> **Task item**
Write out exactly, please, the lines from the one containing "egg (orange) (no. 1" to the end of the material.

> **Given data**
#####
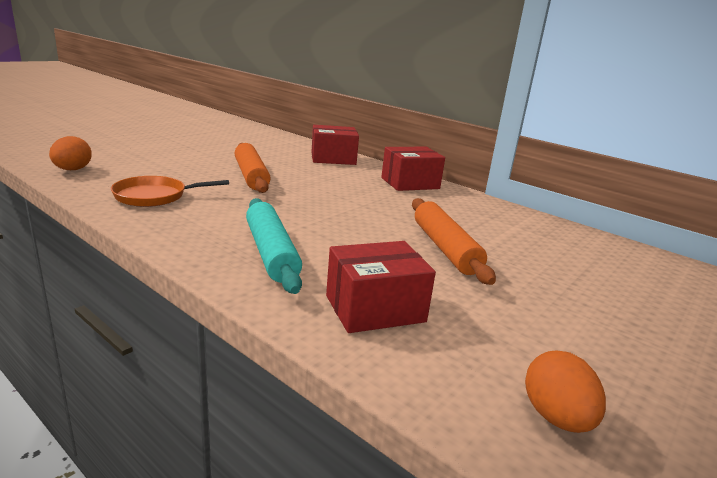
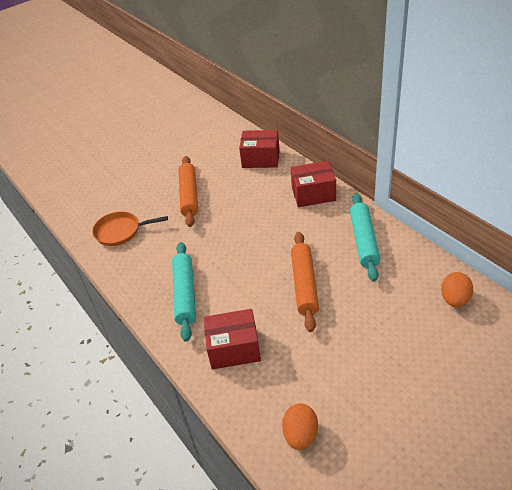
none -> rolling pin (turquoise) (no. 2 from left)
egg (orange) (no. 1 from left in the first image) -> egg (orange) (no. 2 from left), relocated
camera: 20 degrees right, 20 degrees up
#####
> **Response to this task**
egg (orange) (no. 1 from left in the first image) -> egg (orange) (no. 2 from left), relocated
camera: 20 degrees right, 20 degrees up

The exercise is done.